### LISTED RECORDS ###

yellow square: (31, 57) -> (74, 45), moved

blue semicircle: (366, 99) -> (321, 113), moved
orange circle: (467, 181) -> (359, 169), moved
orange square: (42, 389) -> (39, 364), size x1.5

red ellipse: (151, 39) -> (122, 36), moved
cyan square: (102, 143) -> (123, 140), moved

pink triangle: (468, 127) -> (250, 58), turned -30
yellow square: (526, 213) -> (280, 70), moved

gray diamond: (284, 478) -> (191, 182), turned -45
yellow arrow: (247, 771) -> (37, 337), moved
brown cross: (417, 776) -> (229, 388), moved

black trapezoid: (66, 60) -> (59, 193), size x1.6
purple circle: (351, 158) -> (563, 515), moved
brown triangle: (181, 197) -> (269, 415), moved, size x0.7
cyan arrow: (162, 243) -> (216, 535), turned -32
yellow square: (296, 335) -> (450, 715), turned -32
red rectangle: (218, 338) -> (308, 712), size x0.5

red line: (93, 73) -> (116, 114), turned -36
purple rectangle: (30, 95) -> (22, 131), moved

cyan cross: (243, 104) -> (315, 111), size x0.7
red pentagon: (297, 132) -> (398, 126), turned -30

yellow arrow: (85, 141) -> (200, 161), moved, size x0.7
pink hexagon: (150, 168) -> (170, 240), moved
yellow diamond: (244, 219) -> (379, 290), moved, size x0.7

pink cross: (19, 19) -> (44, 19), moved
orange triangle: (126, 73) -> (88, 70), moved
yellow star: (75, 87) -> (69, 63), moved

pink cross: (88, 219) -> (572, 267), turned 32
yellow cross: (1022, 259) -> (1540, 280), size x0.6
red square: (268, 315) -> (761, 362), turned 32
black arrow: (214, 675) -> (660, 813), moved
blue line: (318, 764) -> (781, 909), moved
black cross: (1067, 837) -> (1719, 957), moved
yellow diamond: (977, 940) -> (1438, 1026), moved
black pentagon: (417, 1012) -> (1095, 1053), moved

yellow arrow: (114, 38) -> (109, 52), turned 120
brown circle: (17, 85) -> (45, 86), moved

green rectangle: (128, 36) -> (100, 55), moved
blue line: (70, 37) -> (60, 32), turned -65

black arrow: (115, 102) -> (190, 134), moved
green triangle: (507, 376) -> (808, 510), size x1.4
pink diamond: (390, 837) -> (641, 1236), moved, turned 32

###

EXERCISE: Everything from the line with "blue line: (70, 37) -> (60, 32), turned -65" through the last line of the data is to be retyped verbatim, with no other text.

WRITTEN RESPONSE:
blue line: (70, 37) -> (60, 32), turned -65

black arrow: (115, 102) -> (190, 134), moved
green triangle: (507, 376) -> (808, 510), size x1.4
pink diamond: (390, 837) -> (641, 1236), moved, turned 32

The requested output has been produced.